* Exercise *
Reproduce all lines of the listing below in which the word "none" occurs.

* Data *
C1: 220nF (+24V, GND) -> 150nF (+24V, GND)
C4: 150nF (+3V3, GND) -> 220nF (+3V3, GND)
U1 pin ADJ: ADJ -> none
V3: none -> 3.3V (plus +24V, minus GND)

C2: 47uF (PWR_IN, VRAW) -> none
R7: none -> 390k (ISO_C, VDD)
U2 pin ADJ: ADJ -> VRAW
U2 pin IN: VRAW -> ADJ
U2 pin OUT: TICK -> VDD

* * *

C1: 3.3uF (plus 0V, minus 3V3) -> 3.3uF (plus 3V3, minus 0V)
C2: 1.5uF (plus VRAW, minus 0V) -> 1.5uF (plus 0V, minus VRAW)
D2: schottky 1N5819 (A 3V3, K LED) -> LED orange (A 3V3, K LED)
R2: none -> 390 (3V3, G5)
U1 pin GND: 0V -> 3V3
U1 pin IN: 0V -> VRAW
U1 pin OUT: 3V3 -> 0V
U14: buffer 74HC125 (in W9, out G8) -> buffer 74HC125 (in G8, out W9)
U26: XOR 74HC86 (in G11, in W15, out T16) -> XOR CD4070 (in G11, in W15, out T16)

* Task answer *
U1 pin ADJ: ADJ -> none
V3: none -> 3.3V (plus +24V, minus GND)
C2: 47uF (PWR_IN, VRAW) -> none
R7: none -> 390k (ISO_C, VDD)
R2: none -> 390 (3V3, G5)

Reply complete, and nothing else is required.